## YOUR ASSIGNMENT
Take the entries below and print only the lines from the one with "filing cabinet: (115, 121)" through the one with "locker: (248, 202) -> (368, 260), width x0.66", exactly as they stand, both ends included.

## SUPPLIED MATERIAL
================================

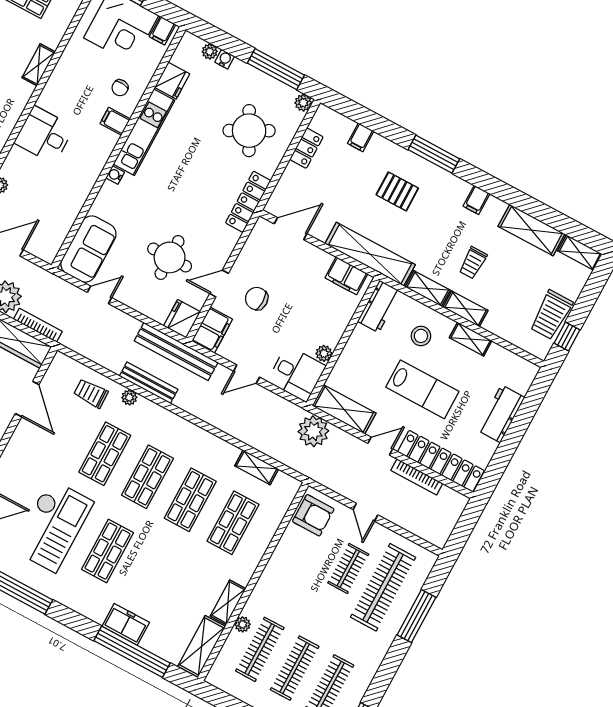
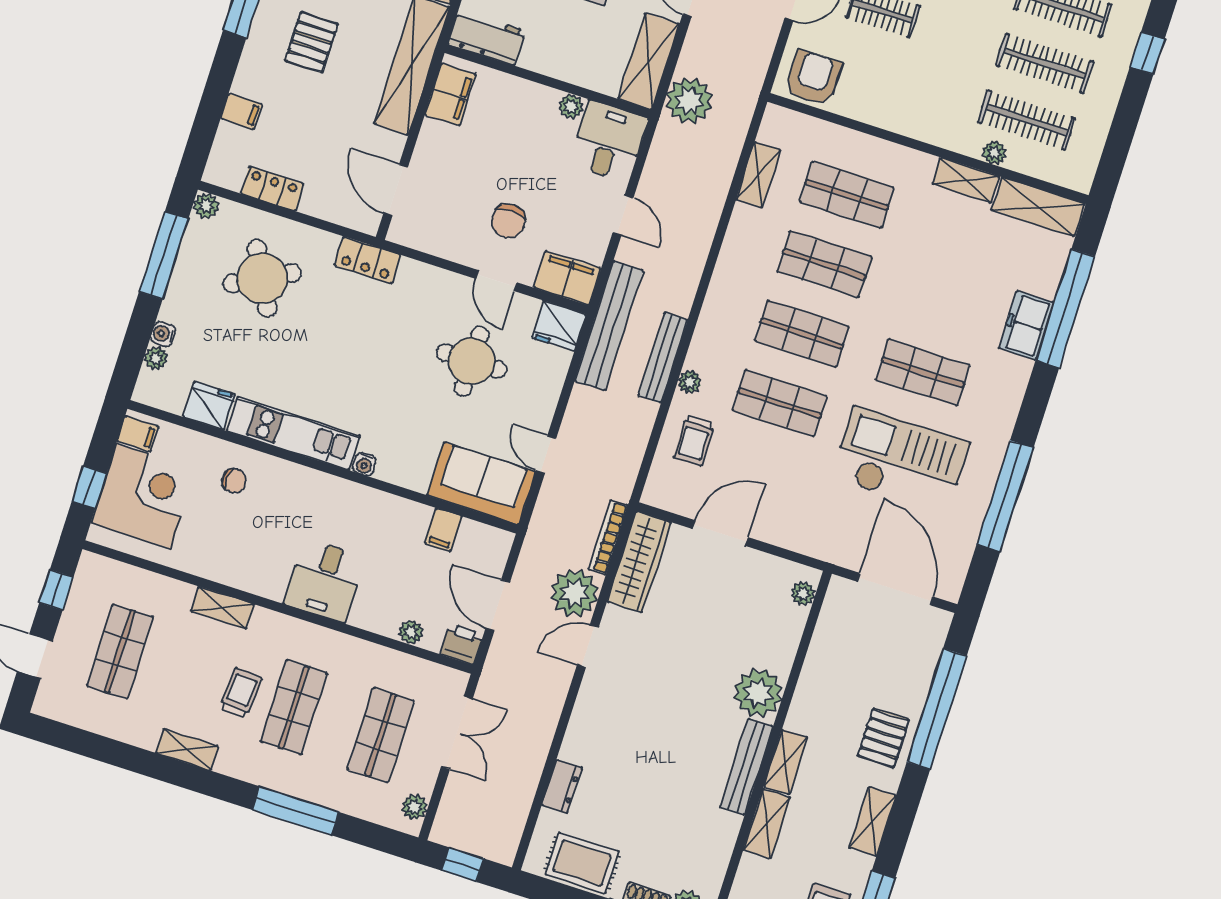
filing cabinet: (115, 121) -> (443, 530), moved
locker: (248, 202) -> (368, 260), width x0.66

================================

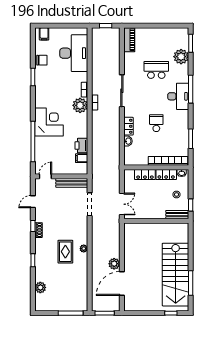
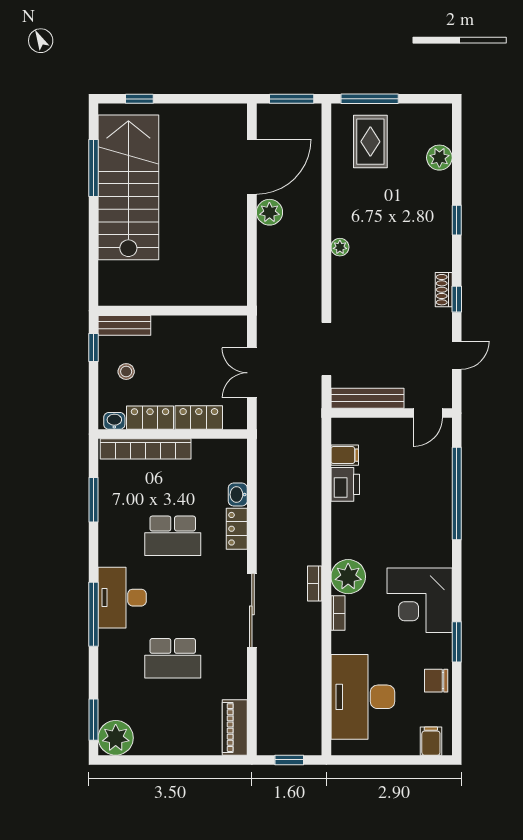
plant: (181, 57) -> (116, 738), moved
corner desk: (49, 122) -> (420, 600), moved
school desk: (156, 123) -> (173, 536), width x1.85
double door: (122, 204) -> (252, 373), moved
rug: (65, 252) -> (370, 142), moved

================================

## WRITTEN ANSWER
filing cabinet: (115, 121) -> (443, 530), moved
locker: (248, 202) -> (368, 260), width x0.66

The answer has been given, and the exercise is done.